PROBLEM TO SOLVE
Starting at the line that has "C1: 3.3uF (plus" and stopping after the line that has "T1: NPN S8050", reproduce the listing below exactly; omit everything else.

EXTRACTED INFORMATION
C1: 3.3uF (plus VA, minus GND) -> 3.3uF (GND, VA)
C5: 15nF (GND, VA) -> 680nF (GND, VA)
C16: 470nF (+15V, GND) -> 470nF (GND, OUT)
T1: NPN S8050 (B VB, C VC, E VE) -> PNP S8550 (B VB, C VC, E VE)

--

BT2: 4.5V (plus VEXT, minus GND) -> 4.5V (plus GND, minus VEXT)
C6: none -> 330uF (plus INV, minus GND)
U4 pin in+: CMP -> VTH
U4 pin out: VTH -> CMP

RESPONSE TO THIS TASK
C1: 3.3uF (plus VA, minus GND) -> 3.3uF (GND, VA)
C5: 15nF (GND, VA) -> 680nF (GND, VA)
C16: 470nF (+15V, GND) -> 470nF (GND, OUT)
T1: NPN S8050 (B VB, C VC, E VE) -> PNP S8550 (B VB, C VC, E VE)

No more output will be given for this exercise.